**Information**

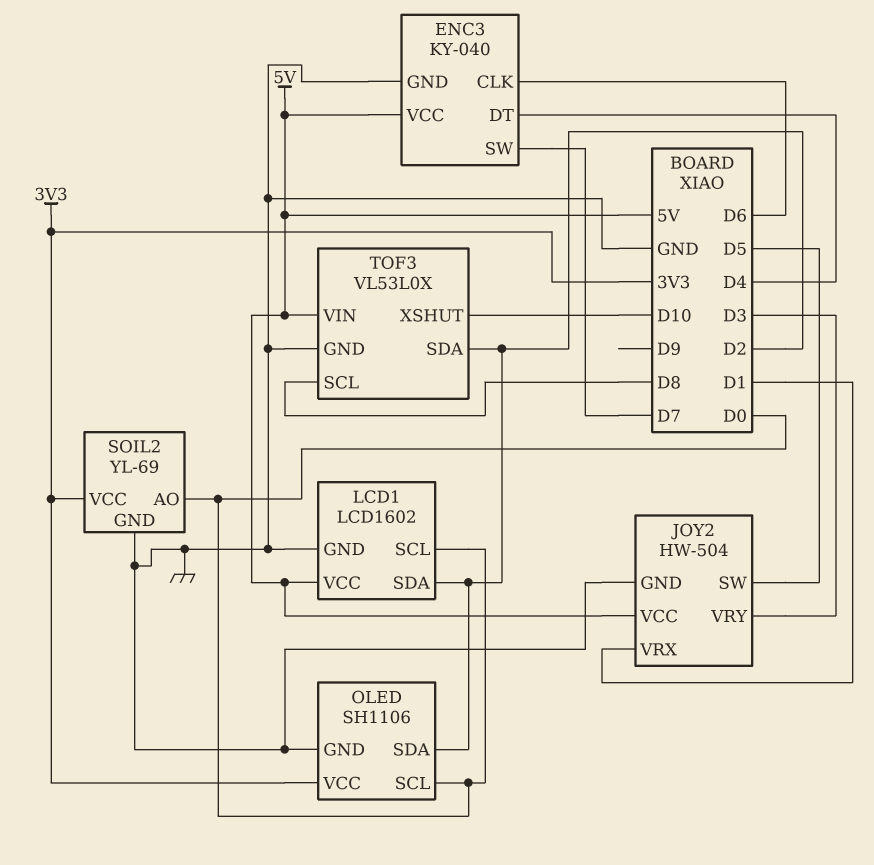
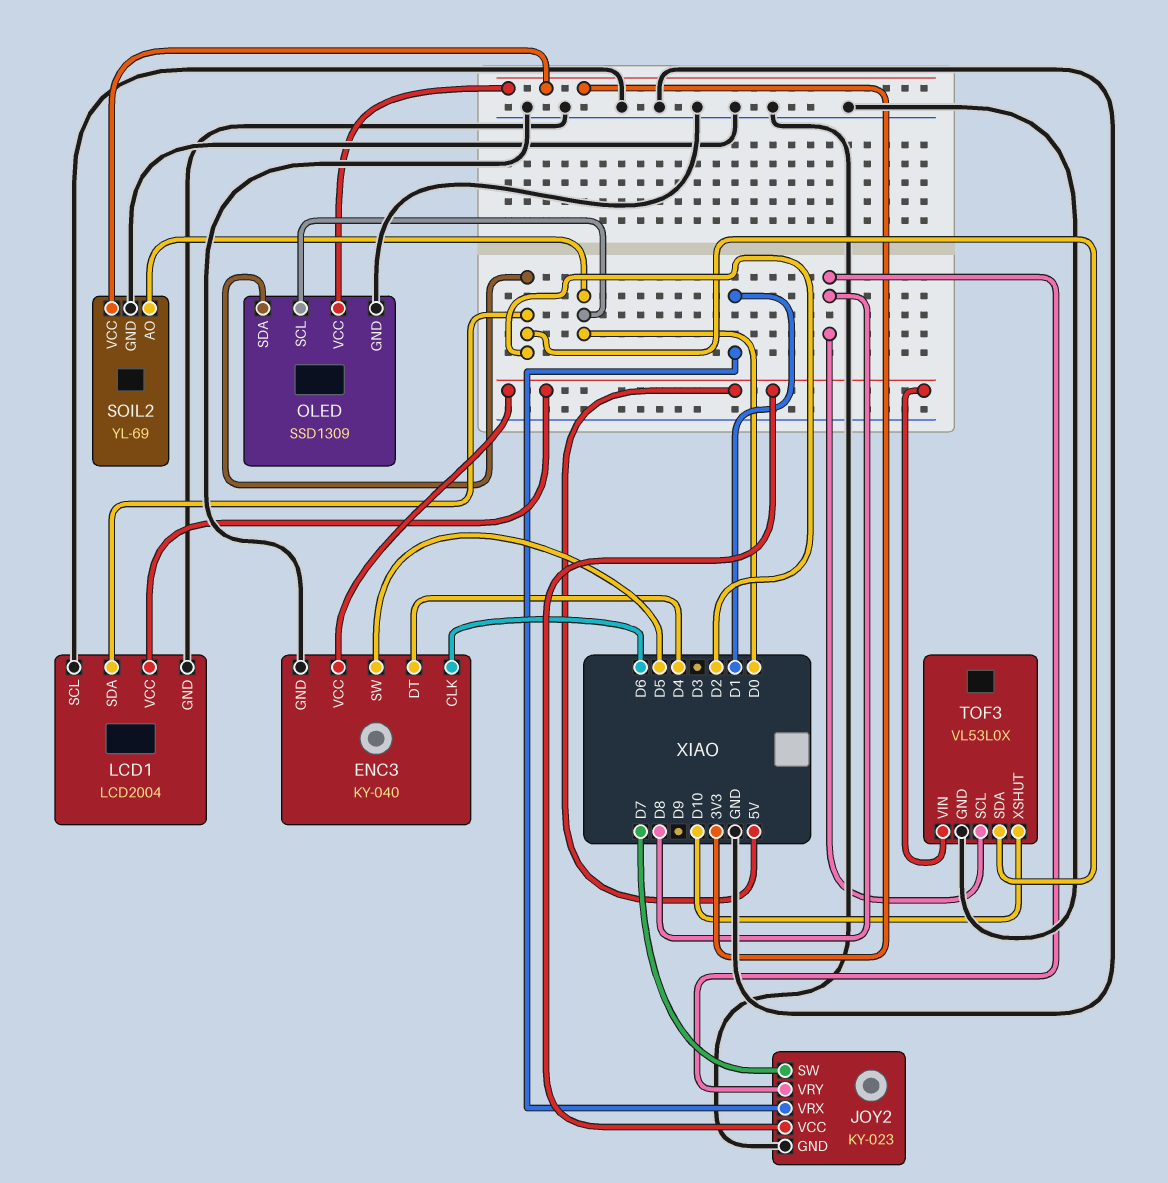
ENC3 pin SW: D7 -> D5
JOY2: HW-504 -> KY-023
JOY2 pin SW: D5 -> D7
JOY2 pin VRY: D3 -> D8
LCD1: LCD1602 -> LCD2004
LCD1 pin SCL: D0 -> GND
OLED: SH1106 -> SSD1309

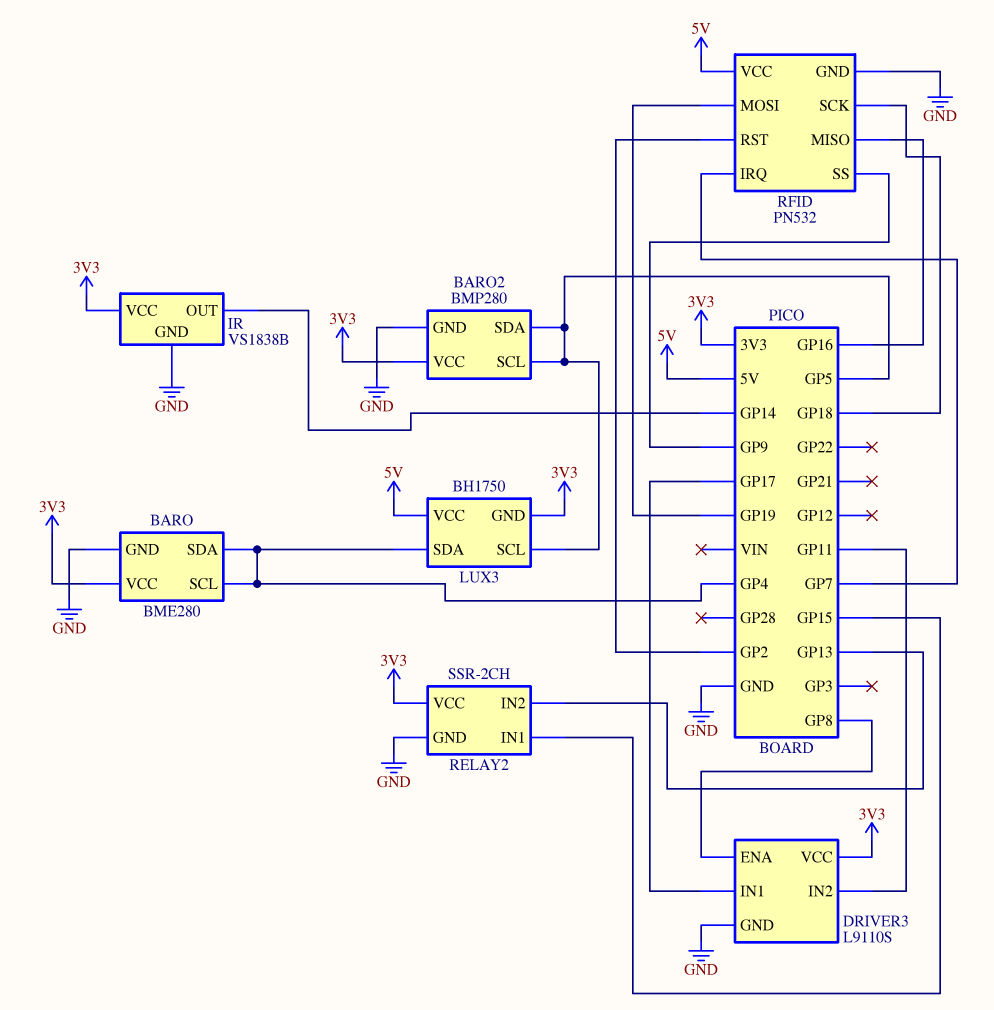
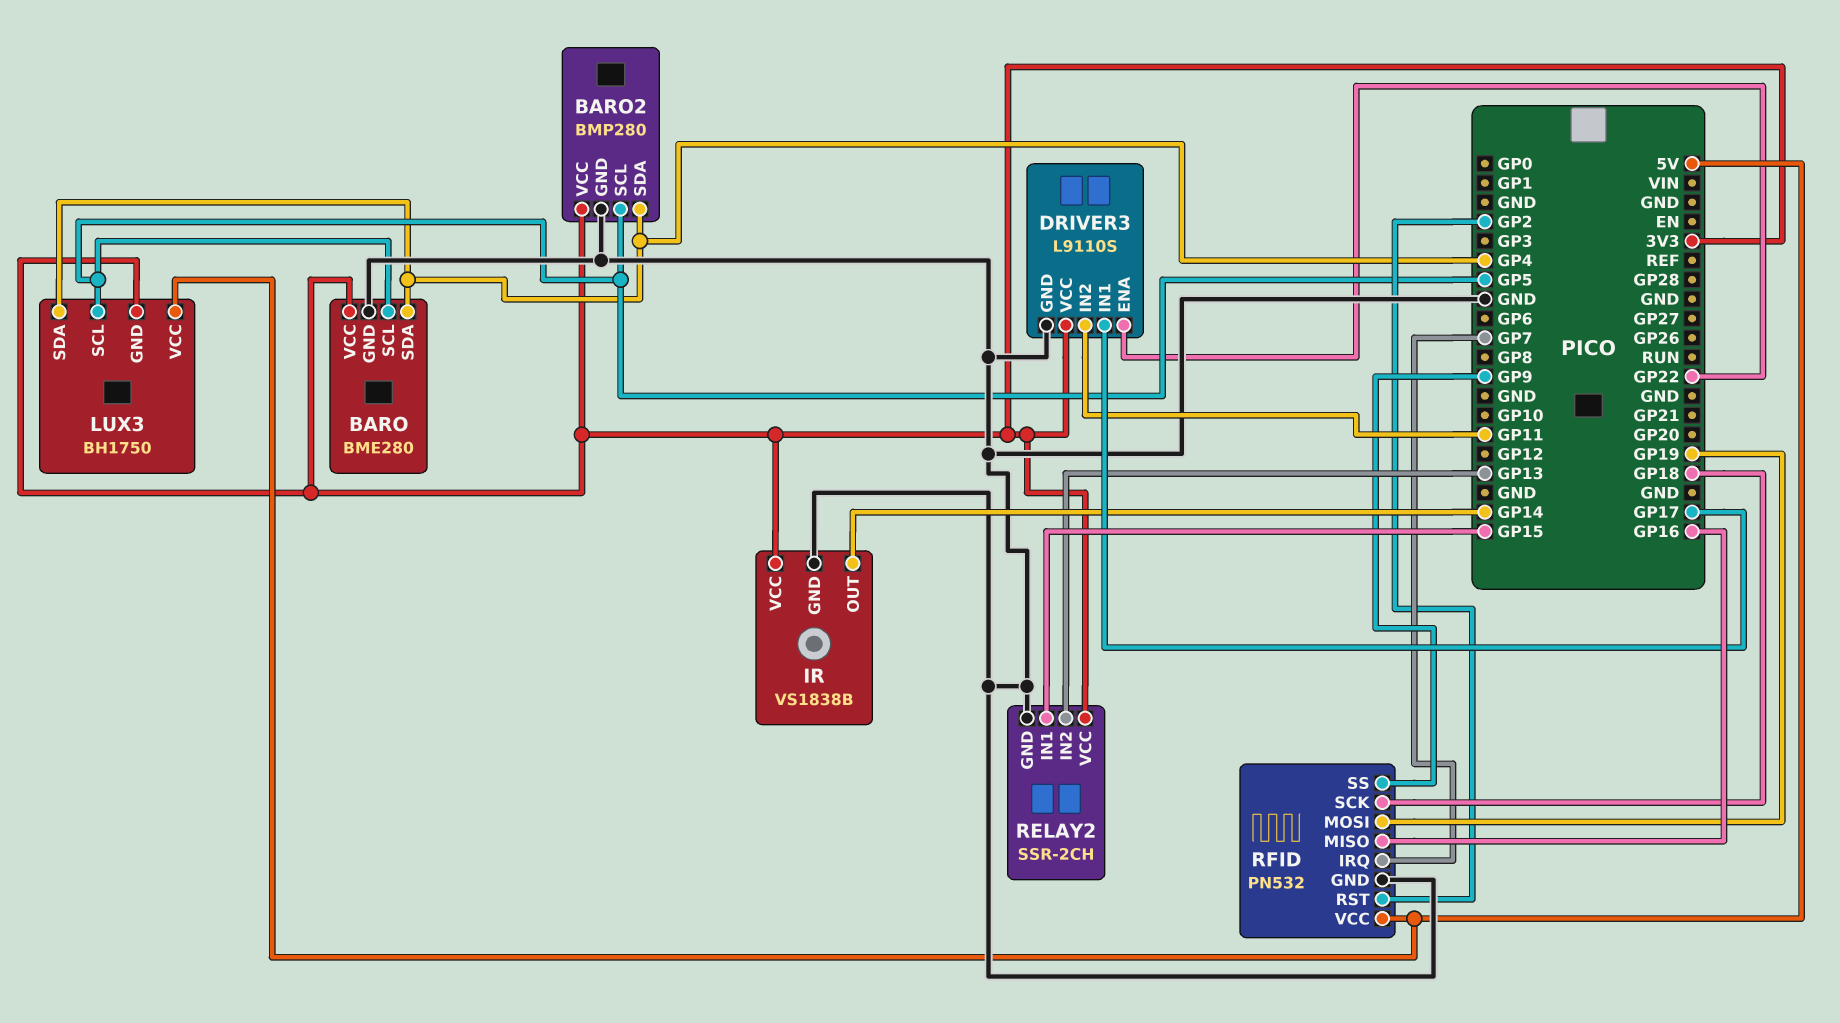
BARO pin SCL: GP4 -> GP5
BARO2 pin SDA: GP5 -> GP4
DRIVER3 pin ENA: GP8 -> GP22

**Try it**
Give again, word for word, only the lines from the line containing "JOY2 pin VRY: D3 -> D8" through the last line above, both included; leave the pictures out.

**Answer to the exercise**
JOY2 pin VRY: D3 -> D8
LCD1: LCD1602 -> LCD2004
LCD1 pin SCL: D0 -> GND
OLED: SH1106 -> SSD1309

BARO pin SCL: GP4 -> GP5
BARO2 pin SDA: GP5 -> GP4
DRIVER3 pin ENA: GP8 -> GP22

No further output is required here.